### Record extracts
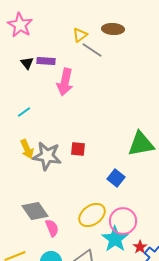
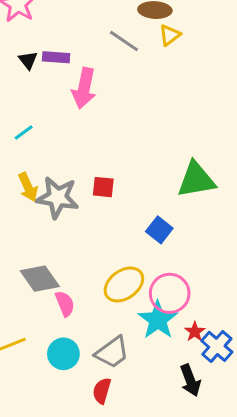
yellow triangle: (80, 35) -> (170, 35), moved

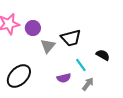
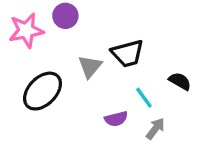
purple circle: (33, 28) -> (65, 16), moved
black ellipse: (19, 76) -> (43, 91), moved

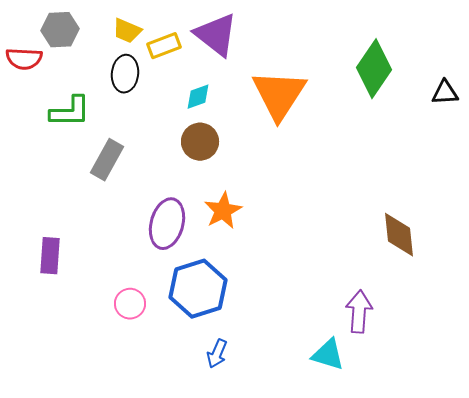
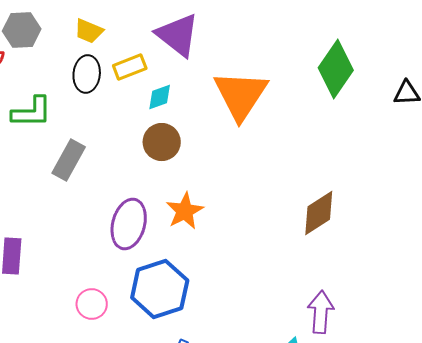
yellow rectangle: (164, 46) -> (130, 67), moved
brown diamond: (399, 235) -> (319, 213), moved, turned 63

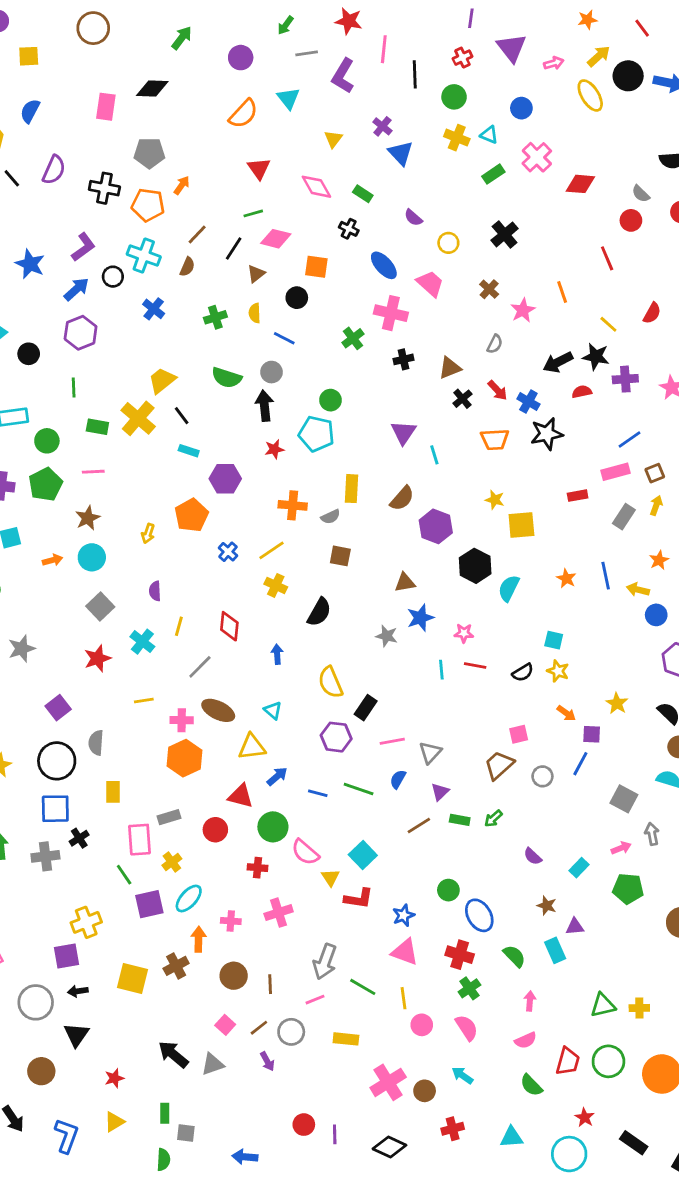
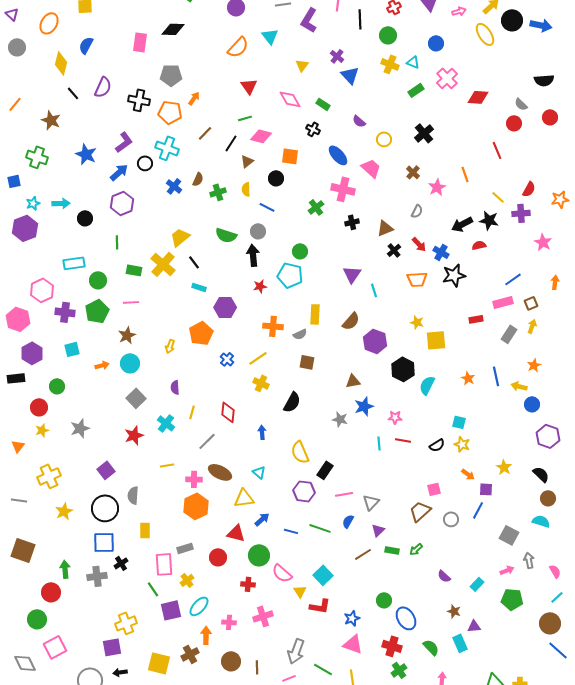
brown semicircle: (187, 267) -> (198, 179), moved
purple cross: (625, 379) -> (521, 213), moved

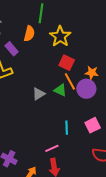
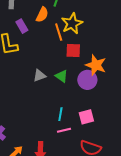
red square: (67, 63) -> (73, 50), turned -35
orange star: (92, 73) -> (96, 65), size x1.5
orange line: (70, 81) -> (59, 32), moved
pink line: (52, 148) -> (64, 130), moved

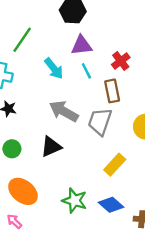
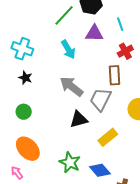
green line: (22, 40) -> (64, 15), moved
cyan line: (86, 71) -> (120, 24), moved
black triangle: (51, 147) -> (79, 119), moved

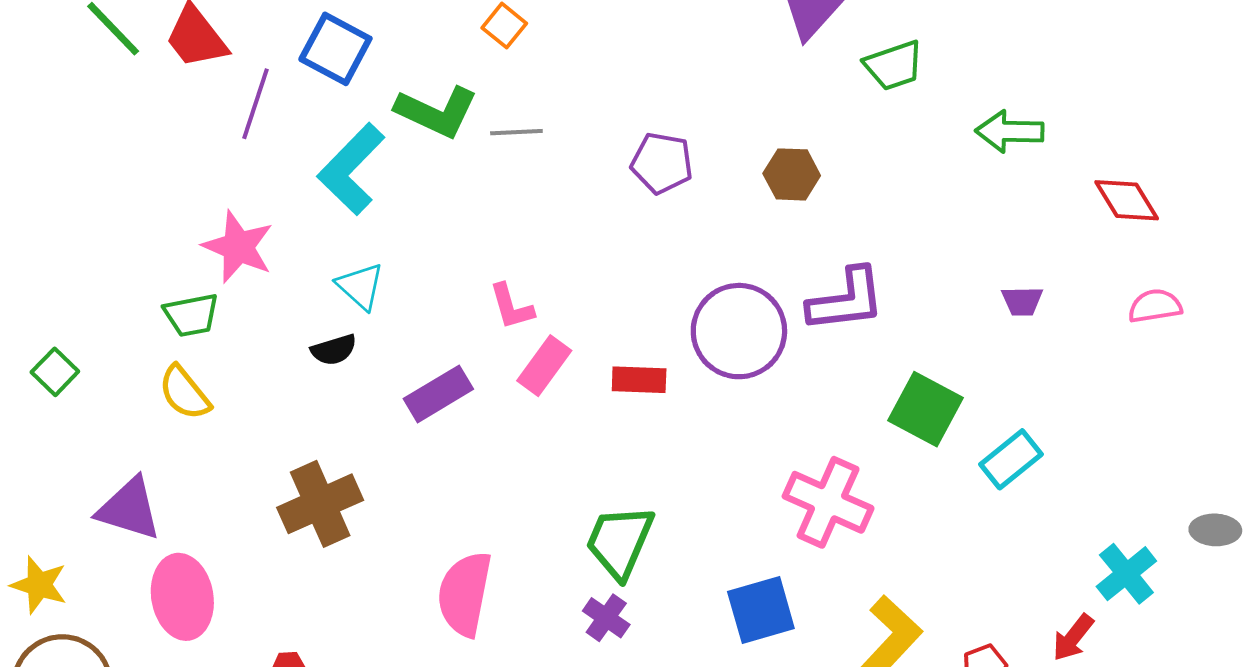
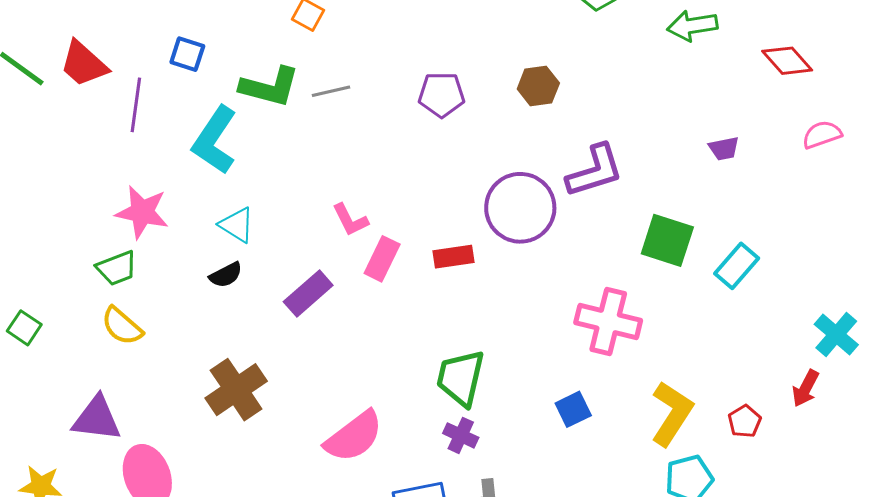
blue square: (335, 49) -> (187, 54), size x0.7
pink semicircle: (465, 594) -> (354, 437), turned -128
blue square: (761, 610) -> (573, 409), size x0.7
######
• Your instructions: If a line in the records holds the string "blue", copy it.

• Response:
blue square: (335, 49) -> (187, 54), size x0.7
blue square: (761, 610) -> (573, 409), size x0.7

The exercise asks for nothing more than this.